Exercise description:
Select every line of the records that contains the word "lower".

Supplied records:
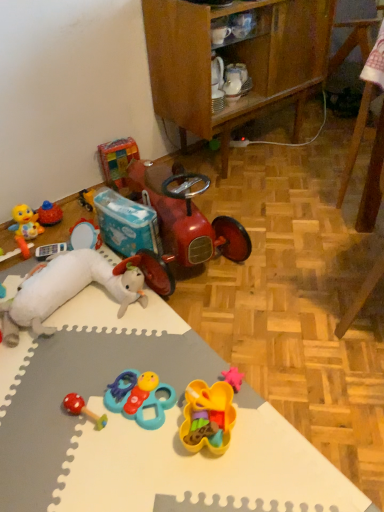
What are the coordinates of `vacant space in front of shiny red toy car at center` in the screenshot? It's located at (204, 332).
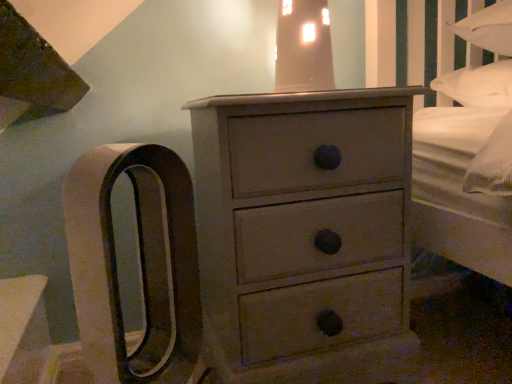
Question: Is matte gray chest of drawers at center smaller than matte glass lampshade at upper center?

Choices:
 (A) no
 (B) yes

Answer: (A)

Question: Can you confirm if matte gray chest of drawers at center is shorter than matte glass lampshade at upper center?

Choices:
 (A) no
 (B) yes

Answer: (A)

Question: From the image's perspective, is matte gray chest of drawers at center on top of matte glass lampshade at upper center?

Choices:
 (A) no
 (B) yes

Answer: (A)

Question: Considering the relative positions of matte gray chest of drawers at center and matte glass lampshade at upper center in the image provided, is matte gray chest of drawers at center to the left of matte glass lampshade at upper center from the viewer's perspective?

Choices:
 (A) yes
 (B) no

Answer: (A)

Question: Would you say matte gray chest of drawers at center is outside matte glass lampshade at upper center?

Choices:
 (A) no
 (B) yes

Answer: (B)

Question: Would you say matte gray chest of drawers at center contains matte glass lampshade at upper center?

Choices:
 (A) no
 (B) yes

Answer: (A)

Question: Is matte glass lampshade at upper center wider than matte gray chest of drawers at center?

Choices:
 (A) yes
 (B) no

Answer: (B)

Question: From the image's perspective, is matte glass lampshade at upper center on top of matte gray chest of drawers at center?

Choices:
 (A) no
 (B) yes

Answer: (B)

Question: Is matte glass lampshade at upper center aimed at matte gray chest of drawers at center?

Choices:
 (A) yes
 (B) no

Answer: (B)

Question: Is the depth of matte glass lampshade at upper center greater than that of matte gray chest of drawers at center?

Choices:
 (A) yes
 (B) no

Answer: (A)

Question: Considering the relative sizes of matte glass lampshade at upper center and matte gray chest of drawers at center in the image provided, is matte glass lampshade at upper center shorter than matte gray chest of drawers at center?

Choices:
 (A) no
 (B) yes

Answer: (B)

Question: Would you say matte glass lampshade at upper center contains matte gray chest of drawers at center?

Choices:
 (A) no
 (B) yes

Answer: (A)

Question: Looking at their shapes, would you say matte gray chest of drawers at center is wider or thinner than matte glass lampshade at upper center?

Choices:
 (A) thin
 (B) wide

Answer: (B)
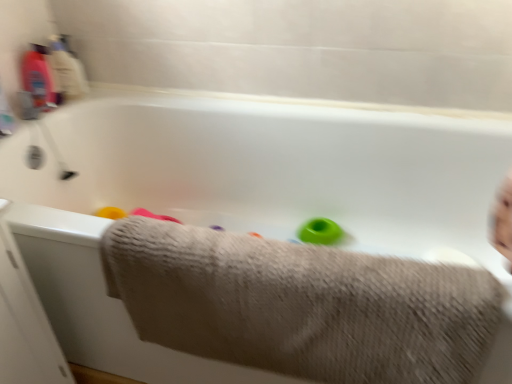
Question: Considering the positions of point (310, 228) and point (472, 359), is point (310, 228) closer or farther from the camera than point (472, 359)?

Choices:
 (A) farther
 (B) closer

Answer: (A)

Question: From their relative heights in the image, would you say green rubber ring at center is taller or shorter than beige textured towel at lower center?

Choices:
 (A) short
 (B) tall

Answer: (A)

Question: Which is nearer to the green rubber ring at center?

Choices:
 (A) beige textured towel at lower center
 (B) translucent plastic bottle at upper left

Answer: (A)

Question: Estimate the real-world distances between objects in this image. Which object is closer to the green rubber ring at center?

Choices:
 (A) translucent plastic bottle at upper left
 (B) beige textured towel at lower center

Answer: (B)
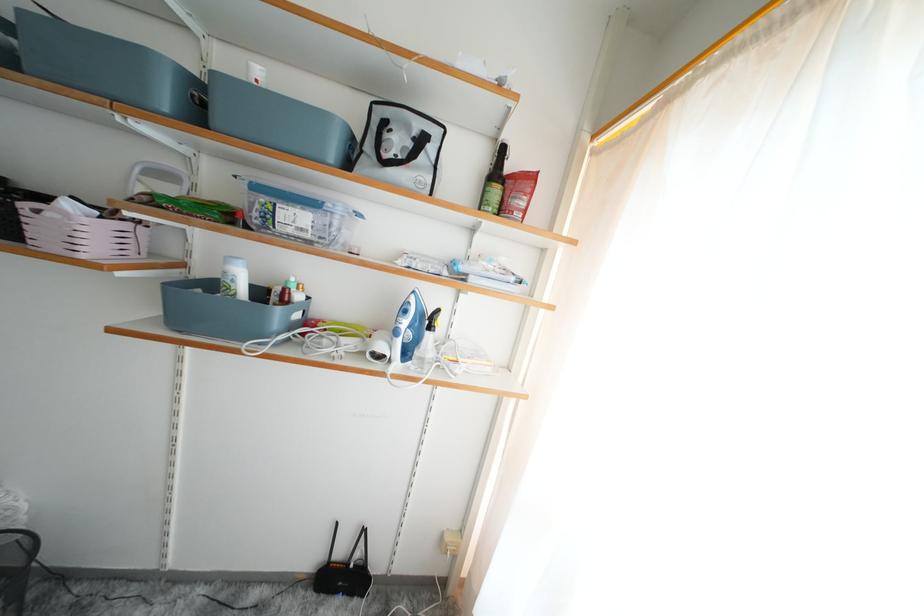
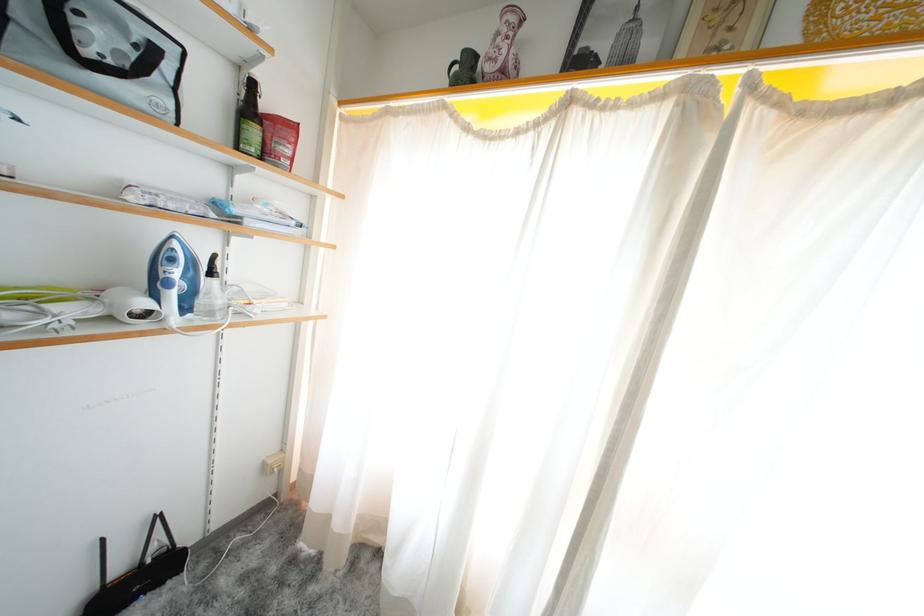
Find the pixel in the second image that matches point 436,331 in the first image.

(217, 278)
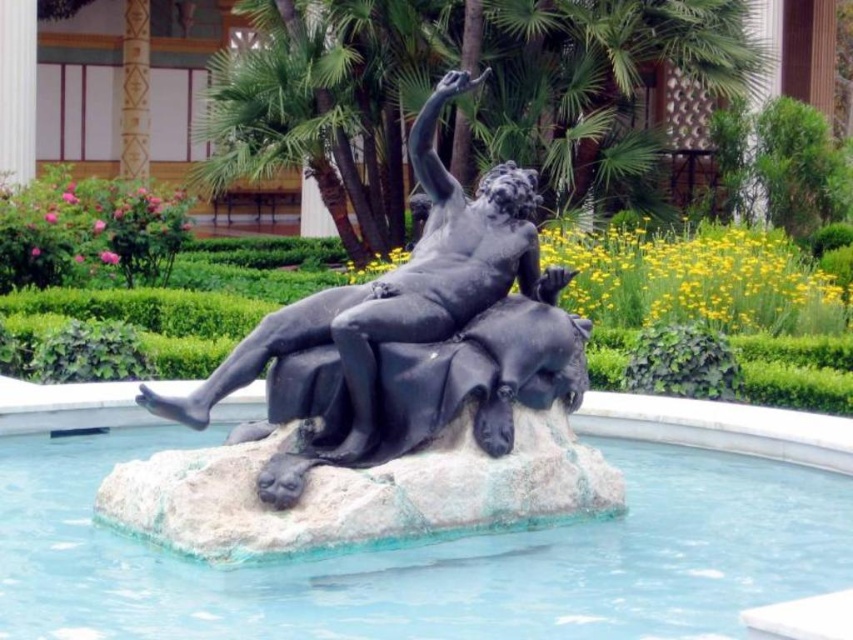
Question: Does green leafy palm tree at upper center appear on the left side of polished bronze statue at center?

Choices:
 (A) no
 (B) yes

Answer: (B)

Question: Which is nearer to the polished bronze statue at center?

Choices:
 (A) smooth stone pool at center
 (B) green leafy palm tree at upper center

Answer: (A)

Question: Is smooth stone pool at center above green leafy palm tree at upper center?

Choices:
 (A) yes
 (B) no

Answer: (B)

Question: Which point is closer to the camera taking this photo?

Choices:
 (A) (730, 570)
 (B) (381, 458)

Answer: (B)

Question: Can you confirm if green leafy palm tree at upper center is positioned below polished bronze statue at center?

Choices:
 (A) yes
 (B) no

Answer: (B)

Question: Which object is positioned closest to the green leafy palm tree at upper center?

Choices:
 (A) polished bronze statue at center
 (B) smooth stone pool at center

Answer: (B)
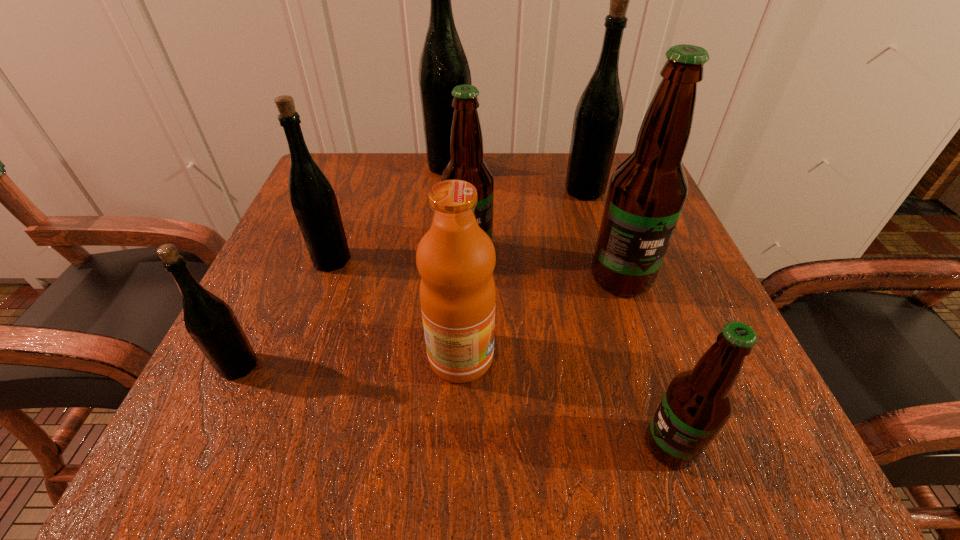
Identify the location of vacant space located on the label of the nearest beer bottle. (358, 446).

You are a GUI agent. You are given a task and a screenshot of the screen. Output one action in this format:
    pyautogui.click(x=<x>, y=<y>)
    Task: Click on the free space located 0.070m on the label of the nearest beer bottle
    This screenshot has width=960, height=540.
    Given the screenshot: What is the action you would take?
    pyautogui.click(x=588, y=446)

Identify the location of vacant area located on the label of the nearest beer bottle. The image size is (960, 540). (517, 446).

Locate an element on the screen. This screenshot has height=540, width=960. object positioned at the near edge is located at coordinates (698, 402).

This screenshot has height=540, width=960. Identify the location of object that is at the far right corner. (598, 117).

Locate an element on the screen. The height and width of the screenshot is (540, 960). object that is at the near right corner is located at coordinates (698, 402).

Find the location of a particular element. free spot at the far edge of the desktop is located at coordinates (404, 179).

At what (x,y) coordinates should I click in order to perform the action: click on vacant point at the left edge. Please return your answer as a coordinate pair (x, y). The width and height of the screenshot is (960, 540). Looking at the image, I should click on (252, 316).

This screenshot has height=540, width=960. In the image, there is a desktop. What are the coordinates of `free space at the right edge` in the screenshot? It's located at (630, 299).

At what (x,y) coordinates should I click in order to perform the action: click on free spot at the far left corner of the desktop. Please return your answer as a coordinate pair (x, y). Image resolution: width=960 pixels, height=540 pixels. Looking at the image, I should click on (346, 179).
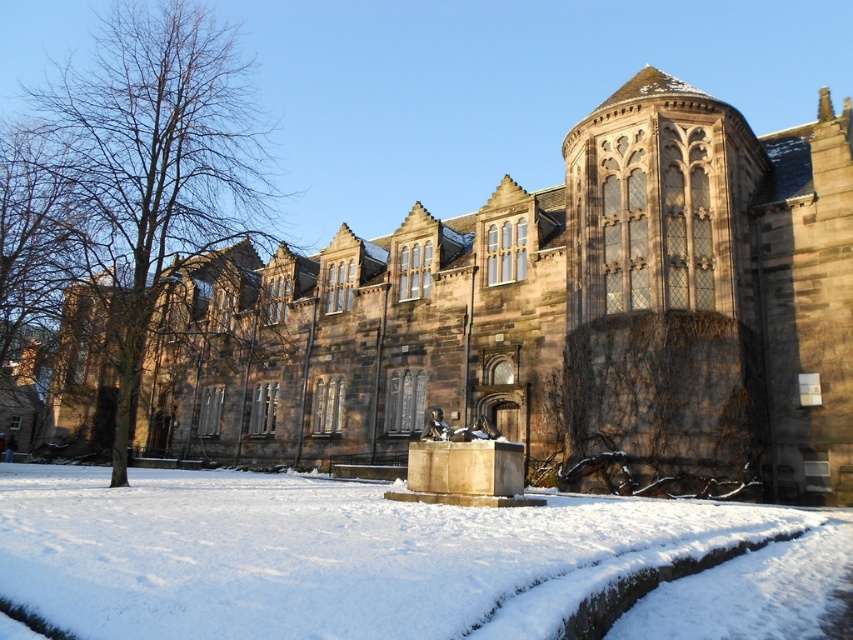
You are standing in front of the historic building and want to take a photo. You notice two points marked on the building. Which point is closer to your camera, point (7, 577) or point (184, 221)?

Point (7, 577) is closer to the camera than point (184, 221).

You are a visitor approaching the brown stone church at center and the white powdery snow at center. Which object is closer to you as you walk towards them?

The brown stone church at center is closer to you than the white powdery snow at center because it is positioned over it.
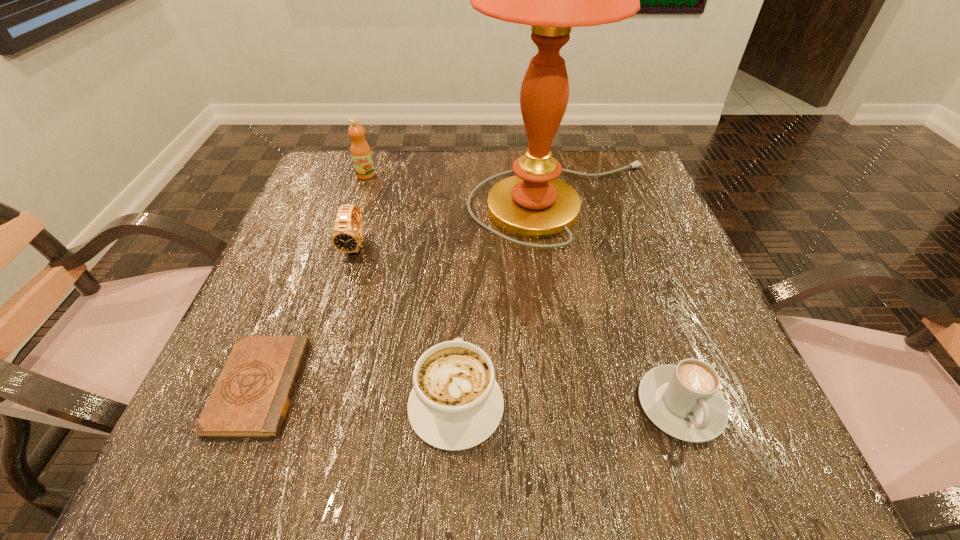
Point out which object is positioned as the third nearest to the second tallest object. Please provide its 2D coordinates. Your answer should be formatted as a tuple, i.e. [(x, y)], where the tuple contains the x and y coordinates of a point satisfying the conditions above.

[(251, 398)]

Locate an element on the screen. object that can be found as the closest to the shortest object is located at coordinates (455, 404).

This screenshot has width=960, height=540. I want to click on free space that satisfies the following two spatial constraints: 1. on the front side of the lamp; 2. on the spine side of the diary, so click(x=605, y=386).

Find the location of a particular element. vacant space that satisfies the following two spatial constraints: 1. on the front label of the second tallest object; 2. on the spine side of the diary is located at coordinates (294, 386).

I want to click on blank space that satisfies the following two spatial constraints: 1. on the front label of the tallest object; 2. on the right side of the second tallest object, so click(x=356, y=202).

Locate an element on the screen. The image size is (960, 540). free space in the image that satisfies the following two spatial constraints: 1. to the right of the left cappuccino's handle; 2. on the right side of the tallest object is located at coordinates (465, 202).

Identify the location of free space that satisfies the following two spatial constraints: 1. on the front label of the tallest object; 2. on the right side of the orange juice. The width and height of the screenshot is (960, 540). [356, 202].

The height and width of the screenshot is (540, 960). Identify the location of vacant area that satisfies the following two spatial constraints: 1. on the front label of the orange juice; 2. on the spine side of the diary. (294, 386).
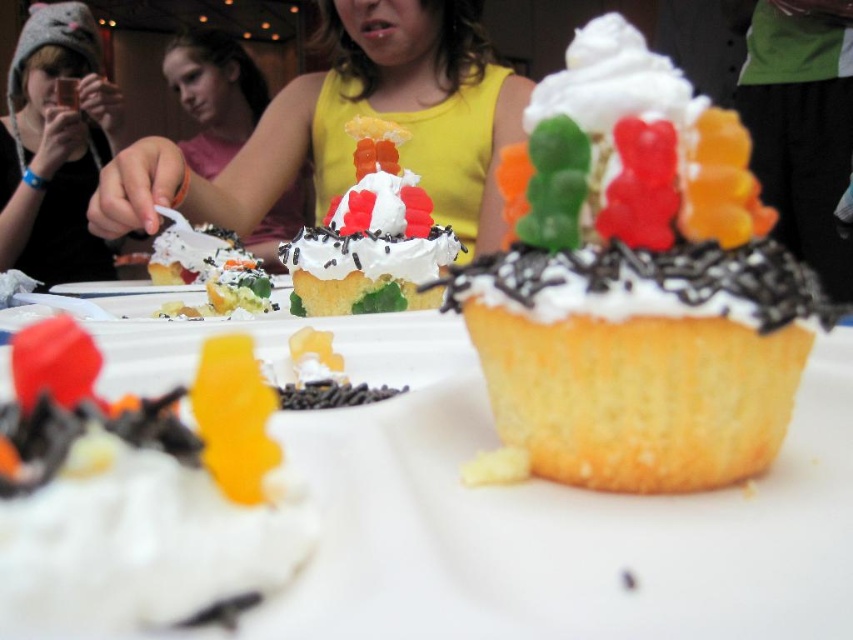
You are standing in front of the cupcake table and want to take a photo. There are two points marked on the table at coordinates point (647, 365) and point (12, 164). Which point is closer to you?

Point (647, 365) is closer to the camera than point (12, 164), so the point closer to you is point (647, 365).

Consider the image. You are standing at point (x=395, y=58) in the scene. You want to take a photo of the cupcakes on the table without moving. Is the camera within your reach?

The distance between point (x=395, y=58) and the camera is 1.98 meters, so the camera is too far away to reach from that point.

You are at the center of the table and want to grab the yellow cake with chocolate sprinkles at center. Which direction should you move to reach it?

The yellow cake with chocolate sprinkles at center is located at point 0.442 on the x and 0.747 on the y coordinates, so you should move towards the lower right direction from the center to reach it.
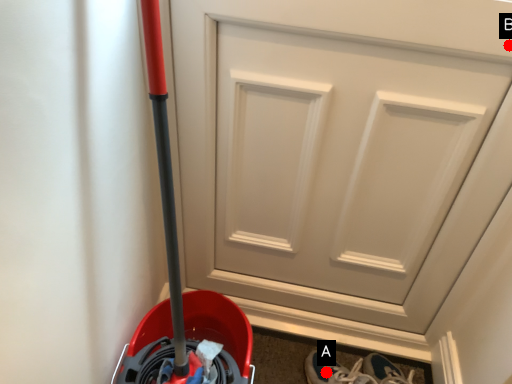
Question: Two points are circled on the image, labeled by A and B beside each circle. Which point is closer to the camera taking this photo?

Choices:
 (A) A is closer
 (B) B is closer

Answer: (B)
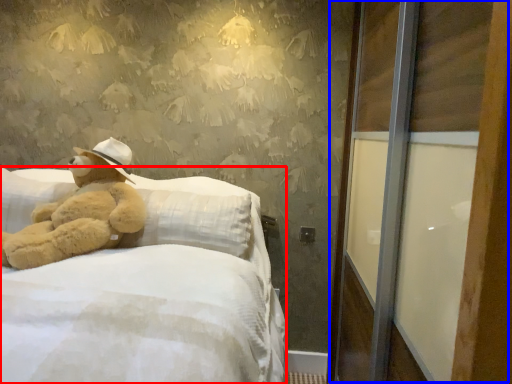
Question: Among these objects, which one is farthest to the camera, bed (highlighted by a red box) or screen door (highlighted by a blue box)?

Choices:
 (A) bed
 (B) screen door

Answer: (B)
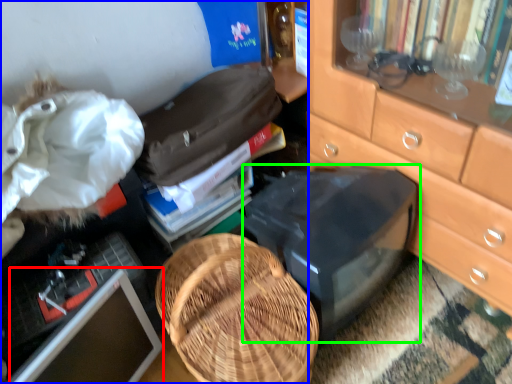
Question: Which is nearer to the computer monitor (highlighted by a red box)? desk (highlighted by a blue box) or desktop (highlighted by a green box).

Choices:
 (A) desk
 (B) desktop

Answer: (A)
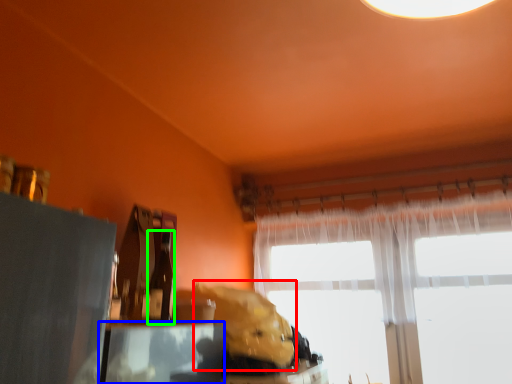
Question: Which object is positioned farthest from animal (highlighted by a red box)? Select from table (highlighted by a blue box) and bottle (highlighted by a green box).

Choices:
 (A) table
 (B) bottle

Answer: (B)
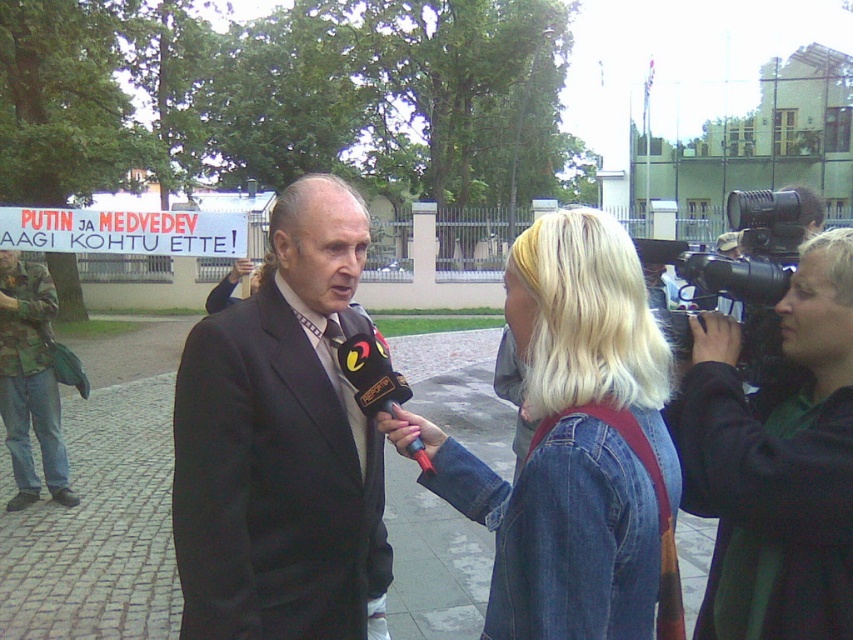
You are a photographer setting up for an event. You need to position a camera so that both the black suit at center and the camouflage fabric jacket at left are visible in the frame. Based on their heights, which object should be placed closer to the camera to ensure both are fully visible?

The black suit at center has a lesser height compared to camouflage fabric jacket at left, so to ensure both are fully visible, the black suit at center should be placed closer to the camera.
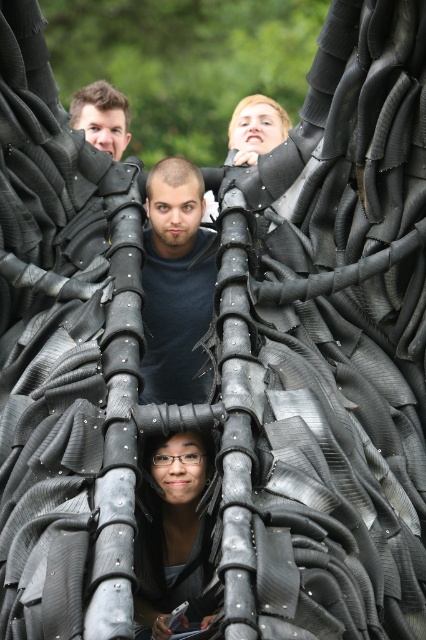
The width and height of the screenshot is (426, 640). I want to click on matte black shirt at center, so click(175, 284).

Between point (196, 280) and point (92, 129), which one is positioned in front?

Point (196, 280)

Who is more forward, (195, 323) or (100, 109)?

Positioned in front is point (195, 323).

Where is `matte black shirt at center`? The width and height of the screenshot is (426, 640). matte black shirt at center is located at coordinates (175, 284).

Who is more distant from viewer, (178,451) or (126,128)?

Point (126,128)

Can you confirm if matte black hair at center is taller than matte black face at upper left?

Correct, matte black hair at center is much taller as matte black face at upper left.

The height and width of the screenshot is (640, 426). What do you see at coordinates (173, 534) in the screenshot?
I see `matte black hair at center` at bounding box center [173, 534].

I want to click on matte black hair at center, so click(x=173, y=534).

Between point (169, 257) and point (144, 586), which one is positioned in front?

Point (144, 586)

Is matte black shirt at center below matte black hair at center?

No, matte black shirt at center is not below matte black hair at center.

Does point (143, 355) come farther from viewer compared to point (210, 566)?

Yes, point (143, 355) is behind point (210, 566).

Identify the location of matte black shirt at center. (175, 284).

Exercise output:
Question: From their relative heights in the image, would you say green rubber ring at center is taller or shorter than beige textured towel at lower center?
 (A) beige textured towel at lower center
 (B) beige textured towel at lower center
The yellow cake with chocolate sprinkles at center is located at point 0.442 on the x and 0.747 on the y coordinates, so you should move towards the lower right direction from the center to reach it.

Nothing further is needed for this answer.